◆ ACTIVITY
Look at every line below and count those containing "fork". Answer with the number only.

◆ GIVEN INFORMATION
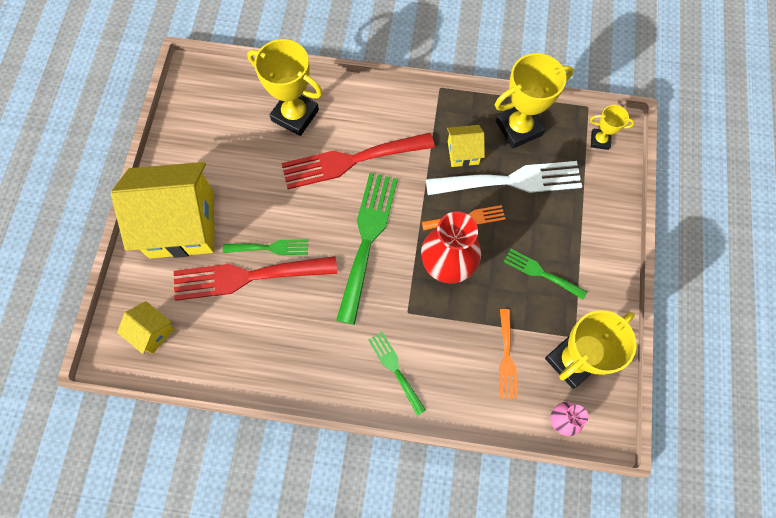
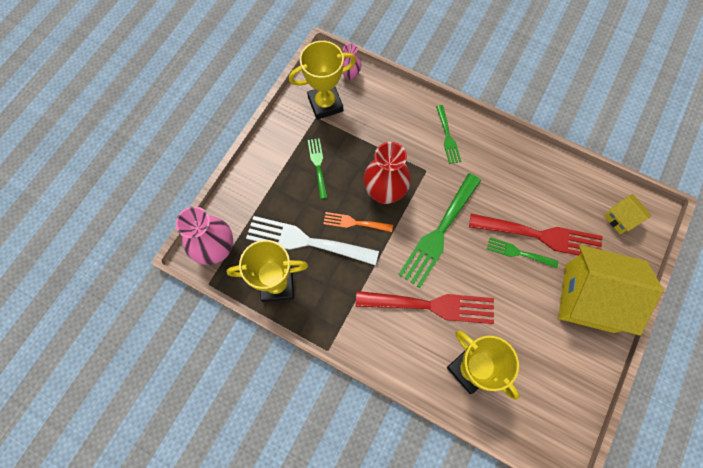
camera: 160 degrees left, 0 degrees up
(463, 152) = (334, 279): yellow house -> none
(506, 358) = (368, 119): orange fork -> none
(540, 273) = (318, 165): green fork -> green fork turned 150 degrees counterclockwise
(600, 140) = (216, 250): yellow trophy -> pink vase

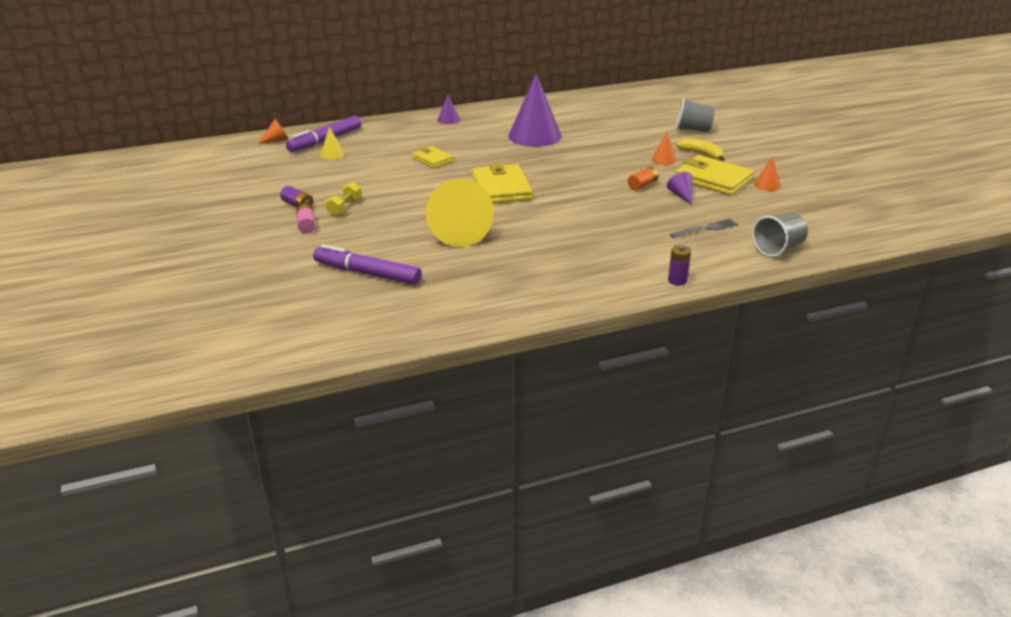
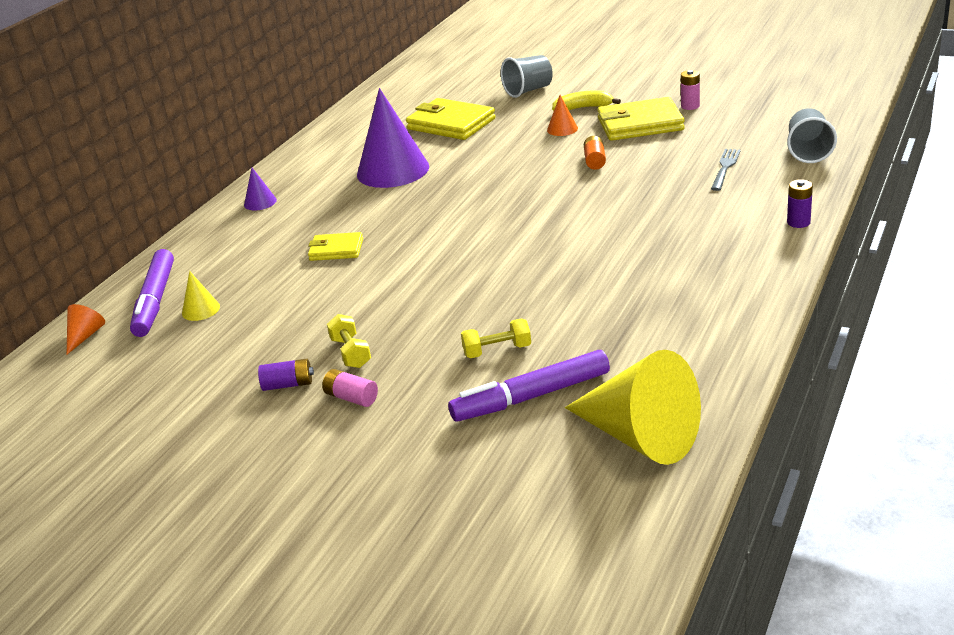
camera: 40 degrees left, 0 degrees up
(398, 245) = (497, 350): none -> yellow dumbbell
(459, 231) = (527, 299): yellow cone -> yellow cone (640, 436)
(501, 188) = (475, 236): yellow wallet -> yellow wallet (451, 124)
(681, 195) = (645, 151): purple cone -> none
(767, 185) = (690, 106): orange cone -> pink battery

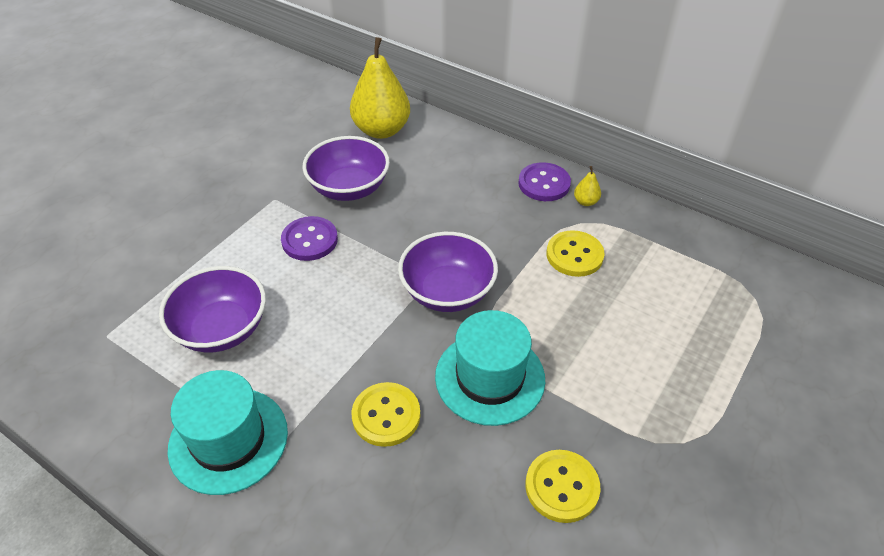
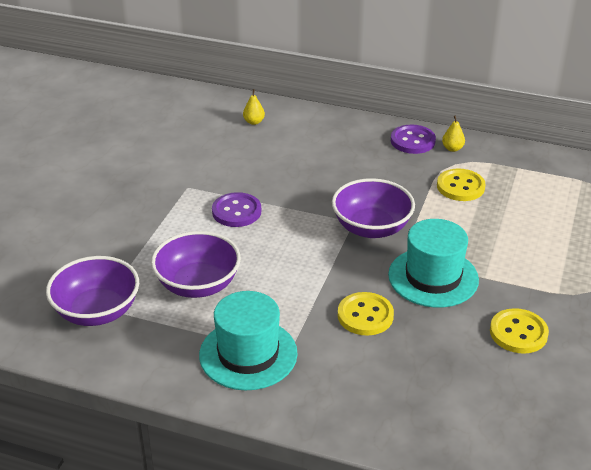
camera: 15 degrees left, 10 degrees down
(349, 188) = (249, 169): purple bowl -> purple bowl (97, 311)
(381, 130) = (254, 122): yellow pear -> yellow pear, size x0.41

◆ SOLUTION TO THE EXERCISE
2